» **Task to carry out**: Leave out the pictures and give back all the entries exactly as written.

» **Record excerpts**:
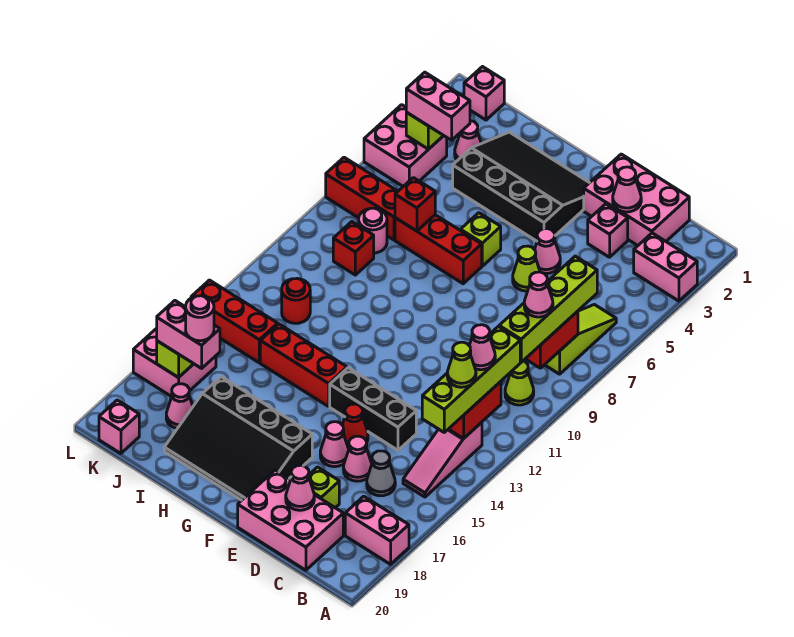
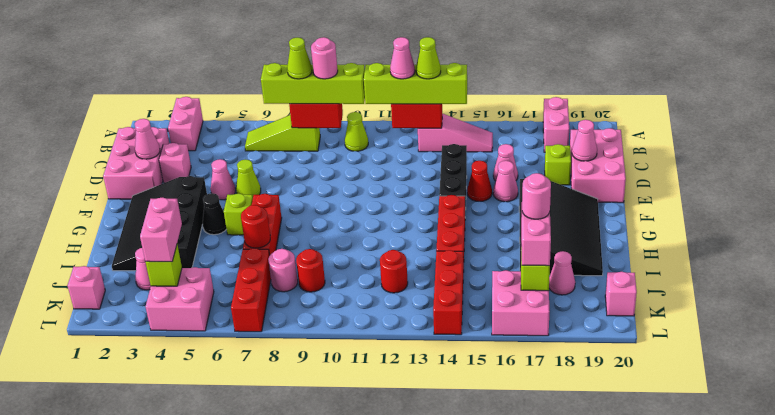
none -> lime cone B8 level 4
pink cone B9 level 4 -> pink round brick B9 level 4
grey cone C16 level 1 -> none
none -> black cone G5 level 1
red brick I7 level 2 -> red round brick I7 level 2
red brick J9 level 1 -> red round brick J9 level 1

» **Answer box**:
none -> lime cone B8 level 4
pink cone B9 level 4 -> pink round brick B9 level 4
grey cone C16 level 1 -> none
none -> black cone G5 level 1
red brick I7 level 2 -> red round brick I7 level 2
red brick J9 level 1 -> red round brick J9 level 1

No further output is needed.